(YOUR GOAL): Your answer is the lines below, exactly, from the one that contains "Broken Stock: [468,55,656,213]" through the one that contains "Winter weather.ods: [487,327,1031,628]", both included.

(TASK INPUTS):
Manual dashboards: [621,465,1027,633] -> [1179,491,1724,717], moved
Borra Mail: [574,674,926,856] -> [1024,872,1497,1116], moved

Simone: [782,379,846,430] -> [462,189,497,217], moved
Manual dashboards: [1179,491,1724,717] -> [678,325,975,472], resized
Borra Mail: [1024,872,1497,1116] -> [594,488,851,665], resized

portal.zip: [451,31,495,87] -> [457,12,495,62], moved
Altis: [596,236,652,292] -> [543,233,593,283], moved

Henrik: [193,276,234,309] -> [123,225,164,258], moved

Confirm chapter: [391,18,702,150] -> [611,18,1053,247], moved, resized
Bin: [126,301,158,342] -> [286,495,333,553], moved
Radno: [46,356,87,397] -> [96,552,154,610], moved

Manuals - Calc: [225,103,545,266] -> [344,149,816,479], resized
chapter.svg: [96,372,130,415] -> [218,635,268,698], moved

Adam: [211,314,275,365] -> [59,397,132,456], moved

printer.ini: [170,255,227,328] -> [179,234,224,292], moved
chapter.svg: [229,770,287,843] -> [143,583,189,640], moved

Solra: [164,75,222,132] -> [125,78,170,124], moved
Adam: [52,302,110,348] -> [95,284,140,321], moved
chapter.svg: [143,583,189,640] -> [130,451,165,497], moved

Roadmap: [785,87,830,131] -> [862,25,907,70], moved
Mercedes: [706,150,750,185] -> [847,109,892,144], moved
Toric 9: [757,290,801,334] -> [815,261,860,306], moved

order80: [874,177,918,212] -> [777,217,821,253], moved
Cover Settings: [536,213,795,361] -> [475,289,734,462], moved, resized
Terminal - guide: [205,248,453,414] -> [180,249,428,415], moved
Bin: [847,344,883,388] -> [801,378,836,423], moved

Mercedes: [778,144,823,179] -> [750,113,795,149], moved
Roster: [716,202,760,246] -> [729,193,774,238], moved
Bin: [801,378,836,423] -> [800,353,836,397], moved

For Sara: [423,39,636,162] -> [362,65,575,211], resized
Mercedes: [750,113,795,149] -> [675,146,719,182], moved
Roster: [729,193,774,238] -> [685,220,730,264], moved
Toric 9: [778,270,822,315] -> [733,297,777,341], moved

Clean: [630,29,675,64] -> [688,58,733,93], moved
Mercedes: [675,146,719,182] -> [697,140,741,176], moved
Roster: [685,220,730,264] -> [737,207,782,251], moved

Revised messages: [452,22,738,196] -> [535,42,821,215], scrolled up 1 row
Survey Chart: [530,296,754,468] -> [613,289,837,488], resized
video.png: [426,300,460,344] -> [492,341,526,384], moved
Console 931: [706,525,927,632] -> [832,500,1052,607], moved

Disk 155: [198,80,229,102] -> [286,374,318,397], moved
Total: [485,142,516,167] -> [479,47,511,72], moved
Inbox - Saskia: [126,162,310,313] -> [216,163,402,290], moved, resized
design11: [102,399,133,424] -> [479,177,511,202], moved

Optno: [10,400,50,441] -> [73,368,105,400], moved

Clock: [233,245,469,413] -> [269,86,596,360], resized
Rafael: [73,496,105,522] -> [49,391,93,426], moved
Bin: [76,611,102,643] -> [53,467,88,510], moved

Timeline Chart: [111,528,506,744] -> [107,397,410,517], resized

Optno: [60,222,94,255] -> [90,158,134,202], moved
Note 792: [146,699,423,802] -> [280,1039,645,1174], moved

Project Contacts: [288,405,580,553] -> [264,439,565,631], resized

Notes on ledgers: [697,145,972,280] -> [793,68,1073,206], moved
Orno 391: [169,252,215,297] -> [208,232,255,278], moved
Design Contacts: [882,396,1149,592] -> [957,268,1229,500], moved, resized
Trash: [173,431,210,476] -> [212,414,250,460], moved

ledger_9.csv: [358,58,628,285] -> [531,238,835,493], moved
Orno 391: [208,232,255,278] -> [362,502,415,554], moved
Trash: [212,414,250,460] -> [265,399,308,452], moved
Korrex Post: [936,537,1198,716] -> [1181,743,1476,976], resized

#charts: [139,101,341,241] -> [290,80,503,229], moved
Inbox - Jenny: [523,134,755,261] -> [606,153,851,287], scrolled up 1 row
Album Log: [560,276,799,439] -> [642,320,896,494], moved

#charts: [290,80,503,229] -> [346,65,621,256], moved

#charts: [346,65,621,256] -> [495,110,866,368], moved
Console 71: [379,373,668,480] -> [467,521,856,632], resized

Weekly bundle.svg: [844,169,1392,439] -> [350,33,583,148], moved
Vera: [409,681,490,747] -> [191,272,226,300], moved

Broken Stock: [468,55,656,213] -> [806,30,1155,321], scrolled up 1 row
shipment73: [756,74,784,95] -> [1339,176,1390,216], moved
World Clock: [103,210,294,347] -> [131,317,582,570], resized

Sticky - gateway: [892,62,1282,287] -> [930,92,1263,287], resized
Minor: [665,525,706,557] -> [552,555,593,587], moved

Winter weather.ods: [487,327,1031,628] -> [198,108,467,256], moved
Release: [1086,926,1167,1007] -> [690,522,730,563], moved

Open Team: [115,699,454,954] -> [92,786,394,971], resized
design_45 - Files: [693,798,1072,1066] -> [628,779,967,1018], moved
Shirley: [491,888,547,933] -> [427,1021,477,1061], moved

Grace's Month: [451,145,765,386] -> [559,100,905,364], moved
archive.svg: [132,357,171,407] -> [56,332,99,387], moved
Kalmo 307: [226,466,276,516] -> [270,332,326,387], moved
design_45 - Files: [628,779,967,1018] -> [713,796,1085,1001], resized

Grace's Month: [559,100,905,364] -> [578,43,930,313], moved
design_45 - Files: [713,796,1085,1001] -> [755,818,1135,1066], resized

(RESPONSE TO THE EXERCISE):
Broken Stock: [468,55,656,213] -> [806,30,1155,321], scrolled up 1 row
shipment73: [756,74,784,95] -> [1339,176,1390,216], moved
World Clock: [103,210,294,347] -> [131,317,582,570], resized

Sticky - gateway: [892,62,1282,287] -> [930,92,1263,287], resized
Minor: [665,525,706,557] -> [552,555,593,587], moved

Winter weather.ods: [487,327,1031,628] -> [198,108,467,256], moved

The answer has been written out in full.